> [Your instructions]
Could you copy the records below exactly, keeping none of the images?
*** Opening Material supplied ***
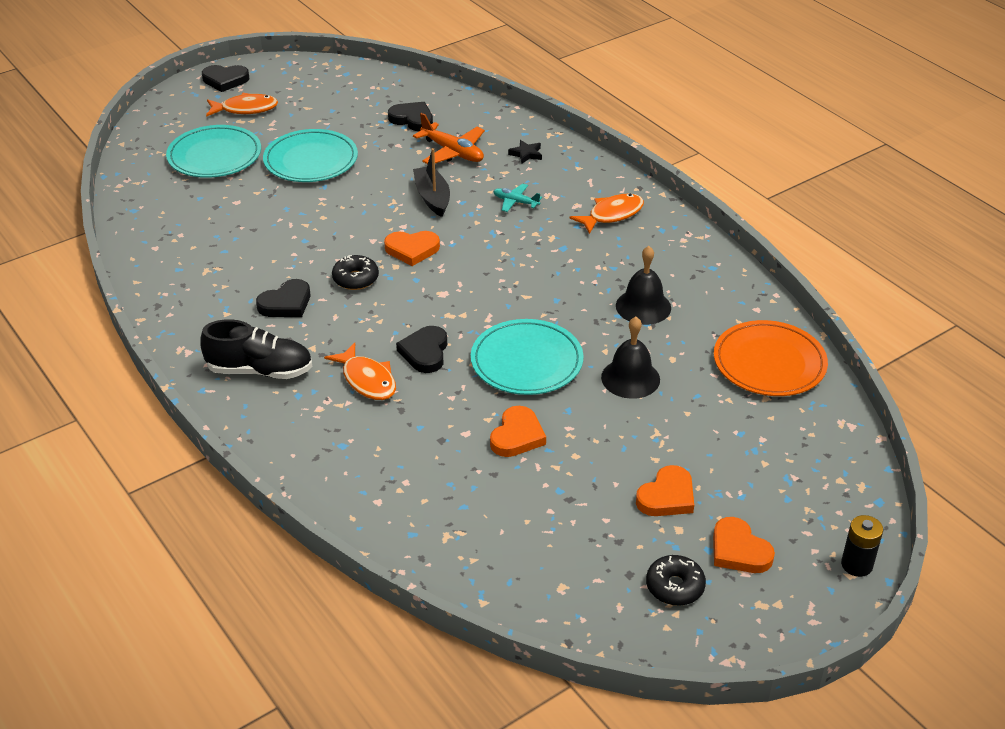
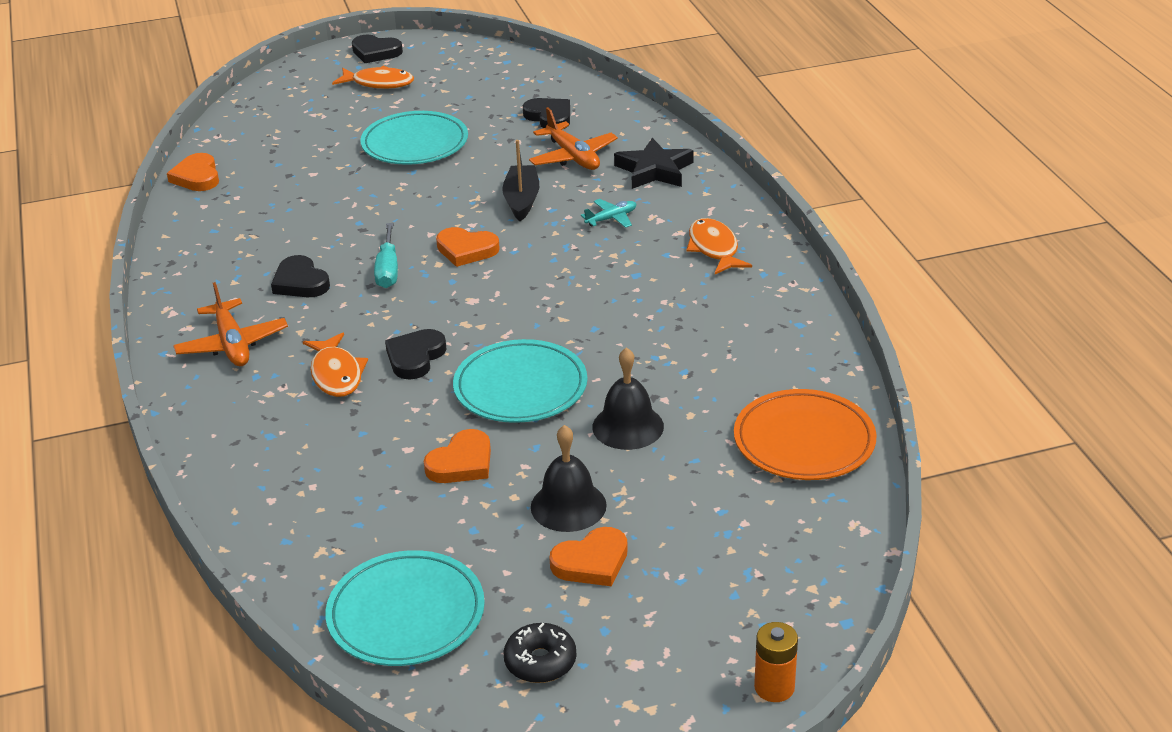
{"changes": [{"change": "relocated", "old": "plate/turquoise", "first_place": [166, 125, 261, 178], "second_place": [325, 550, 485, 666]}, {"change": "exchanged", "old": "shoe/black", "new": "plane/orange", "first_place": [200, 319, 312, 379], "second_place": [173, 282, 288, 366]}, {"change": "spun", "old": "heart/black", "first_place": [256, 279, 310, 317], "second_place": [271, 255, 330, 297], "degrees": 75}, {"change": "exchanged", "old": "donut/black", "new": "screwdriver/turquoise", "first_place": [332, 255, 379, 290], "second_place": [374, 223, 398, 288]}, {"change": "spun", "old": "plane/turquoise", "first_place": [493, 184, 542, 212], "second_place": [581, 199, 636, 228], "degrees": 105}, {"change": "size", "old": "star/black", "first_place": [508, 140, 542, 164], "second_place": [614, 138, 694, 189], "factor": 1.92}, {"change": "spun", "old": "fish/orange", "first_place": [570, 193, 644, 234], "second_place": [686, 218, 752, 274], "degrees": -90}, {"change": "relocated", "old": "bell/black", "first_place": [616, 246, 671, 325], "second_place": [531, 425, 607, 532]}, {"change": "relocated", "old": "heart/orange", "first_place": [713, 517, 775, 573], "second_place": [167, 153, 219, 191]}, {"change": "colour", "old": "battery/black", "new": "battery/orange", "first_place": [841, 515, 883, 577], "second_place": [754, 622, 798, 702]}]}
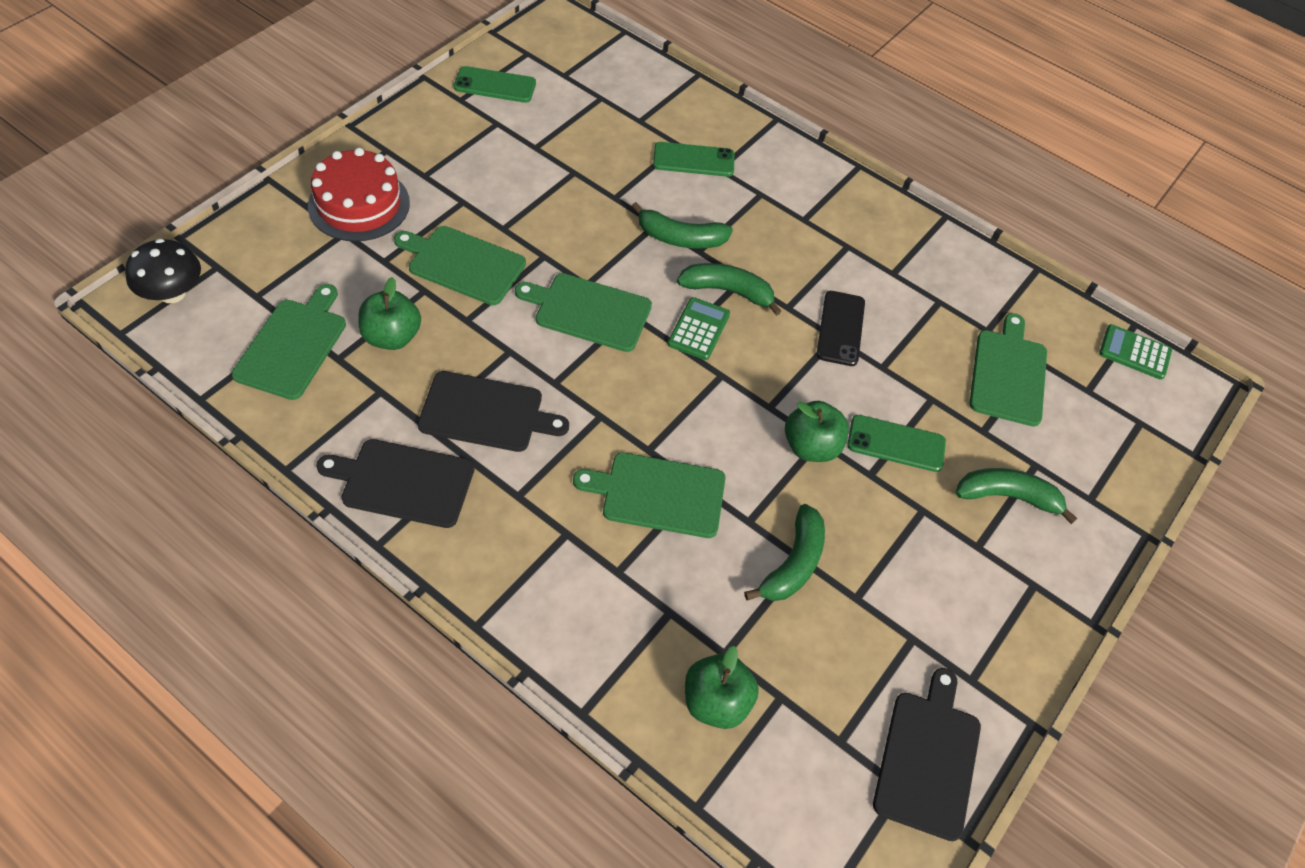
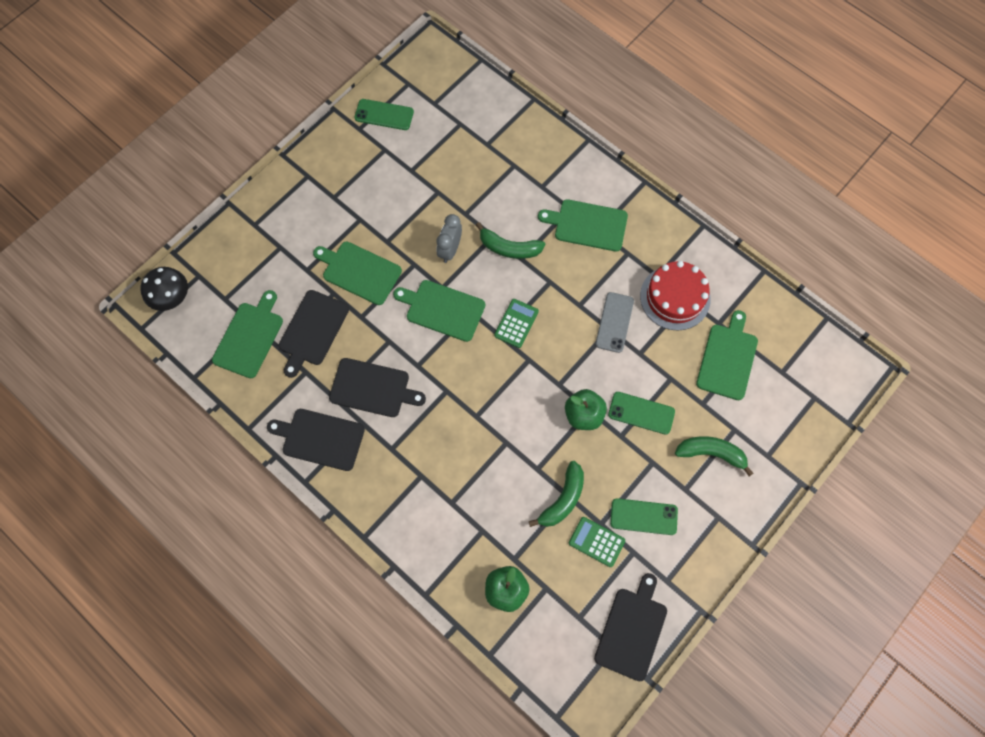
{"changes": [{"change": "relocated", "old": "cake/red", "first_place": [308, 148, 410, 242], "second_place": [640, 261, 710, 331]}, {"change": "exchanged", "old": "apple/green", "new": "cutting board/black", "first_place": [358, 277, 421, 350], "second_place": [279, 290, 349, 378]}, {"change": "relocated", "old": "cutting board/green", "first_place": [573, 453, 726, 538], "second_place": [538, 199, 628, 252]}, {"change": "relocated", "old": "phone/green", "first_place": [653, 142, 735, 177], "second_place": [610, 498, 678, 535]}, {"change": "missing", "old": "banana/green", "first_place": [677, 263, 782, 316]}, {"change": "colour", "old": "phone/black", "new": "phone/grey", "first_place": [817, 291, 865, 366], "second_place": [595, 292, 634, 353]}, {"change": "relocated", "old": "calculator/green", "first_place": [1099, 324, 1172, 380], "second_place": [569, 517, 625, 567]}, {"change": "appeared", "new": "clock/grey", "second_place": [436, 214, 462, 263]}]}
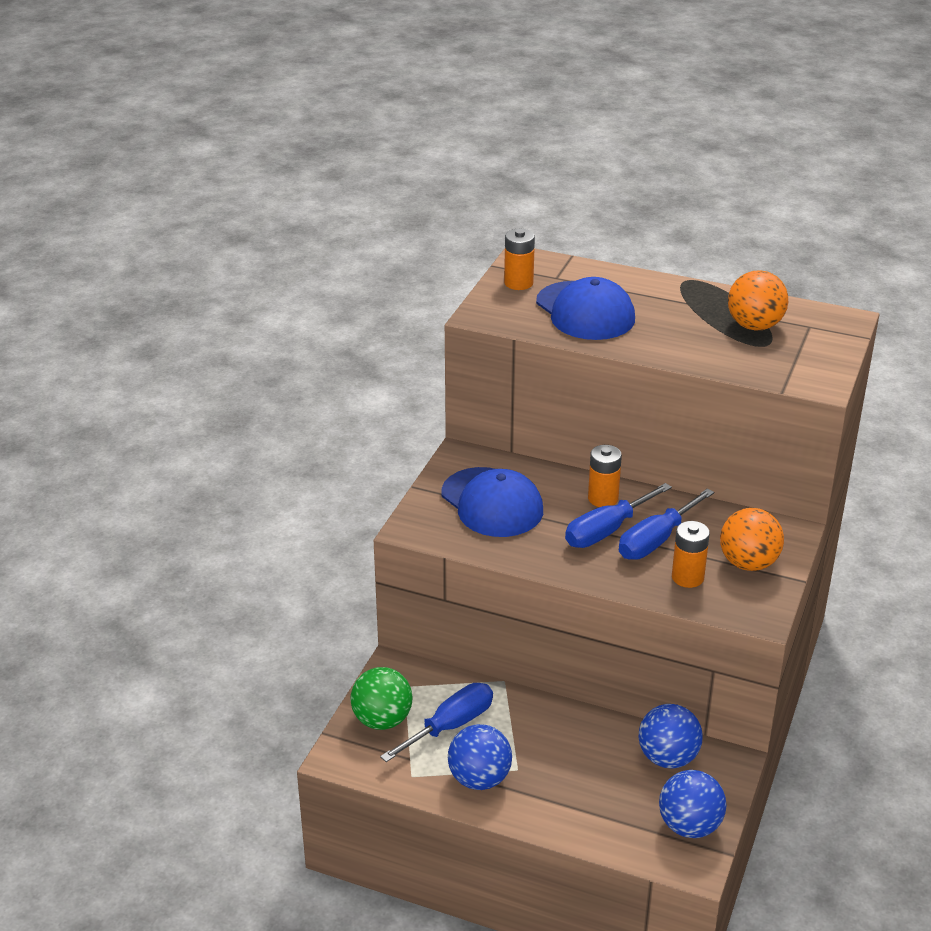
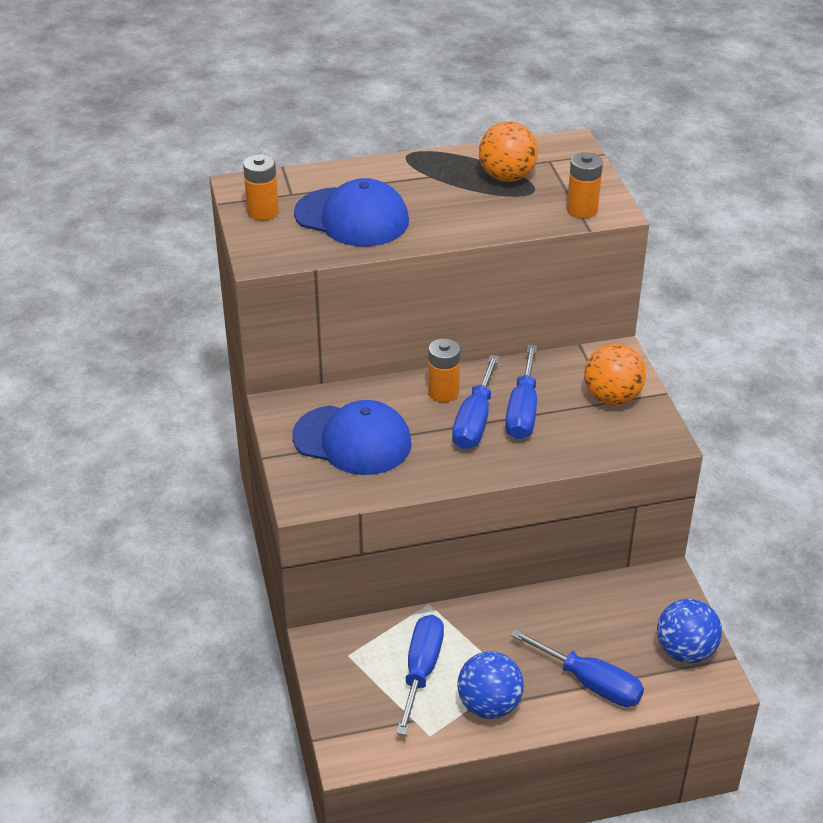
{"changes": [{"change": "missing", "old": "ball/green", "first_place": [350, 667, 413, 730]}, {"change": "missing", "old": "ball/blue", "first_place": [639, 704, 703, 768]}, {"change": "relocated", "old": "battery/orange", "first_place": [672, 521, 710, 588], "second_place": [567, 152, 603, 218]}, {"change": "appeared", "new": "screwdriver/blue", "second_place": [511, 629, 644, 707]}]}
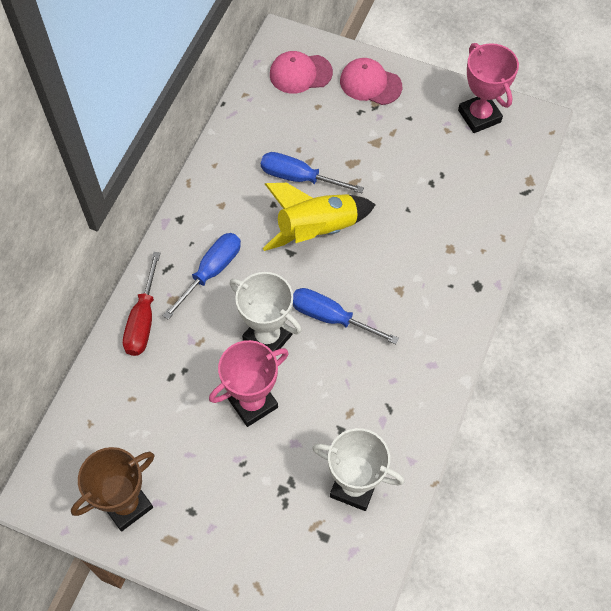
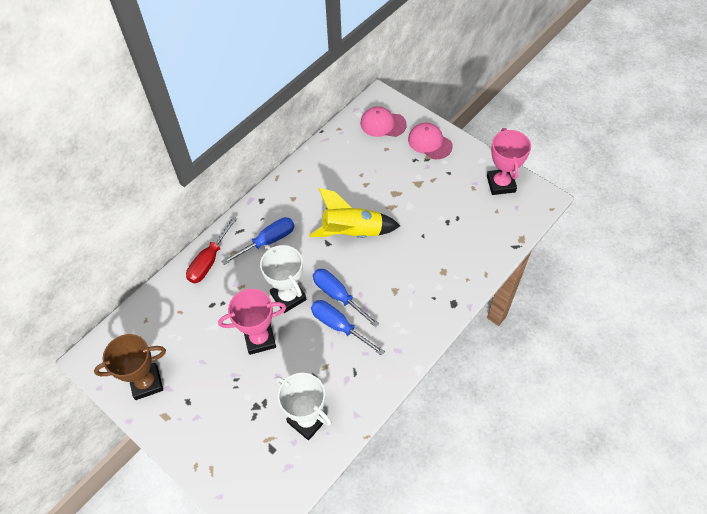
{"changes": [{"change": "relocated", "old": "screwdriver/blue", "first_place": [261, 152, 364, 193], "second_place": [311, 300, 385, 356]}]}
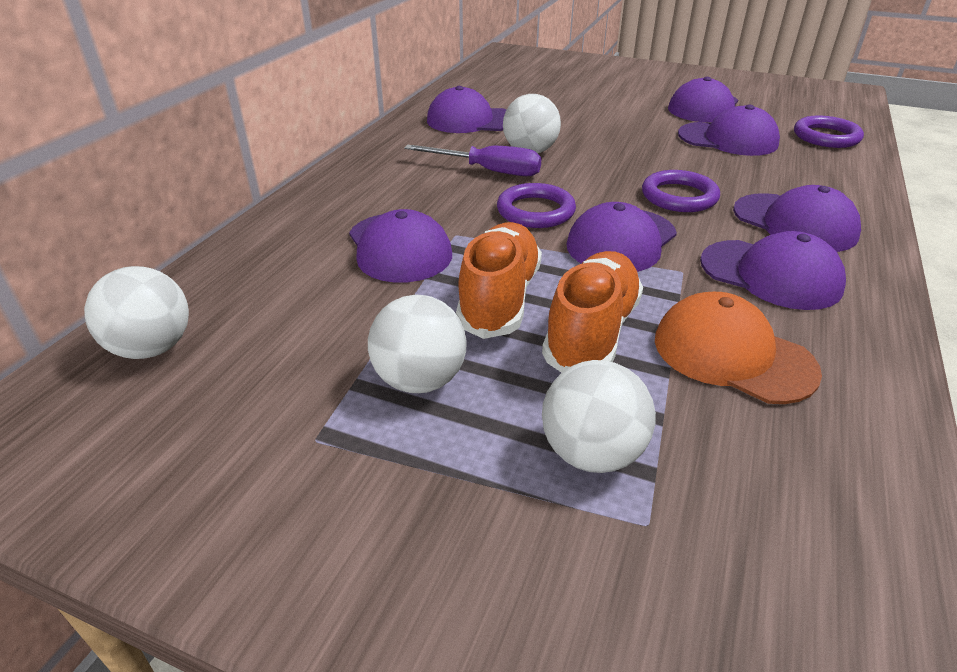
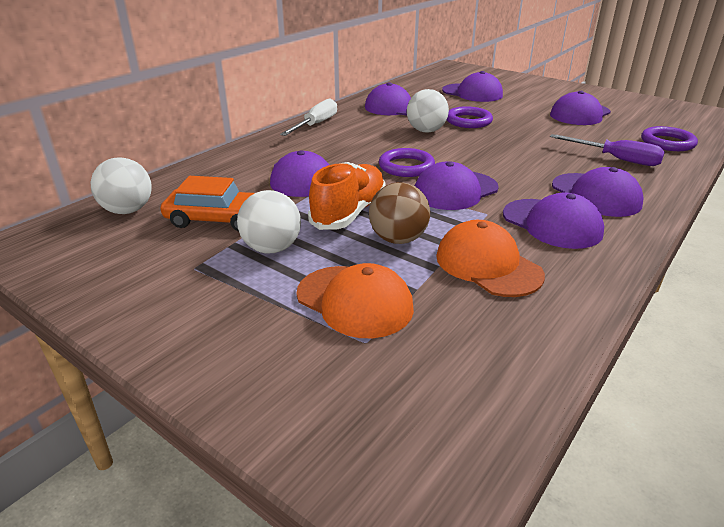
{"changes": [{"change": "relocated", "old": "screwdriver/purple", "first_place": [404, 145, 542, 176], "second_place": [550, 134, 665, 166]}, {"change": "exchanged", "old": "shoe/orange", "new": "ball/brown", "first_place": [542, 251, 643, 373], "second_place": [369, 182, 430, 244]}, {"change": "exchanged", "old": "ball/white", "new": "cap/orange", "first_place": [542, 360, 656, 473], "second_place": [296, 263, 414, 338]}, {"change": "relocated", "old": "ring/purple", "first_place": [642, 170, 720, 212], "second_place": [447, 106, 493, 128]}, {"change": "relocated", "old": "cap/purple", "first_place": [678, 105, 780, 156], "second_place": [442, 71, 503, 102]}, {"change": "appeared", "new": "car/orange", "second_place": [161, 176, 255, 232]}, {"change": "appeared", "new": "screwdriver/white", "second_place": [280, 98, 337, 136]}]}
*** Closing Material supplied ***
> [Exercise answer]
{"changes": [{"change": "relocated", "old": "plate/turquoise", "first_place": [166, 125, 261, 178], "second_place": [325, 550, 485, 666]}, {"change": "exchanged", "old": "shoe/black", "new": "plane/orange", "first_place": [200, 319, 312, 379], "second_place": [173, 282, 288, 366]}, {"change": "spun", "old": "heart/black", "first_place": [256, 279, 310, 317], "second_place": [271, 255, 330, 297], "degrees": 75}, {"change": "exchanged", "old": "donut/black", "new": "screwdriver/turquoise", "first_place": [332, 255, 379, 290], "second_place": [374, 223, 398, 288]}, {"change": "spun", "old": "plane/turquoise", "first_place": [493, 184, 542, 212], "second_place": [581, 199, 636, 228], "degrees": 105}, {"change": "size", "old": "star/black", "first_place": [508, 140, 542, 164], "second_place": [614, 138, 694, 189], "factor": 1.92}, {"change": "spun", "old": "fish/orange", "first_place": [570, 193, 644, 234], "second_place": [686, 218, 752, 274], "degrees": -90}, {"change": "relocated", "old": "bell/black", "first_place": [616, 246, 671, 325], "second_place": [531, 425, 607, 532]}, {"change": "relocated", "old": "heart/orange", "first_place": [713, 517, 775, 573], "second_place": [167, 153, 219, 191]}, {"change": "colour", "old": "battery/black", "new": "battery/orange", "first_place": [841, 515, 883, 577], "second_place": [754, 622, 798, 702]}]}
{"changes": [{"change": "relocated", "old": "cake/red", "first_place": [308, 148, 410, 242], "second_place": [640, 261, 710, 331]}, {"change": "exchanged", "old": "apple/green", "new": "cutting board/black", "first_place": [358, 277, 421, 350], "second_place": [279, 290, 349, 378]}, {"change": "relocated", "old": "cutting board/green", "first_place": [573, 453, 726, 538], "second_place": [538, 199, 628, 252]}, {"change": "relocated", "old": "phone/green", "first_place": [653, 142, 735, 177], "second_place": [610, 498, 678, 535]}, {"change": "missing", "old": "banana/green", "first_place": [677, 263, 782, 316]}, {"change": "colour", "old": "phone/black", "new": "phone/grey", "first_place": [817, 291, 865, 366], "second_place": [595, 292, 634, 353]}, {"change": "relocated", "old": "calculator/green", "first_place": [1099, 324, 1172, 380], "second_place": [569, 517, 625, 567]}, {"change": "appeared", "new": "clock/grey", "second_place": [436, 214, 462, 263]}]}
{"changes": [{"change": "missing", "old": "ball/green", "first_place": [350, 667, 413, 730]}, {"change": "missing", "old": "ball/blue", "first_place": [639, 704, 703, 768]}, {"change": "relocated", "old": "battery/orange", "first_place": [672, 521, 710, 588], "second_place": [567, 152, 603, 218]}, {"change": "appeared", "new": "screwdriver/blue", "second_place": [511, 629, 644, 707]}]}
{"changes": [{"change": "relocated", "old": "screwdriver/blue", "first_place": [261, 152, 364, 193], "second_place": [311, 300, 385, 356]}]}
{"changes": [{"change": "relocated", "old": "screwdriver/purple", "first_place": [404, 145, 542, 176], "second_place": [550, 134, 665, 166]}, {"change": "exchanged", "old": "shoe/orange", "new": "ball/brown", "first_place": [542, 251, 643, 373], "second_place": [369, 182, 430, 244]}, {"change": "exchanged", "old": "ball/white", "new": "cap/orange", "first_place": [542, 360, 656, 473], "second_place": [296, 263, 414, 338]}, {"change": "relocated", "old": "ring/purple", "first_place": [642, 170, 720, 212], "second_place": [447, 106, 493, 128]}, {"change": "relocated", "old": "cap/purple", "first_place": [678, 105, 780, 156], "second_place": [442, 71, 503, 102]}, {"change": "appeared", "new": "car/orange", "second_place": [161, 176, 255, 232]}, {"change": "appeared", "new": "screwdriver/white", "second_place": [280, 98, 337, 136]}]}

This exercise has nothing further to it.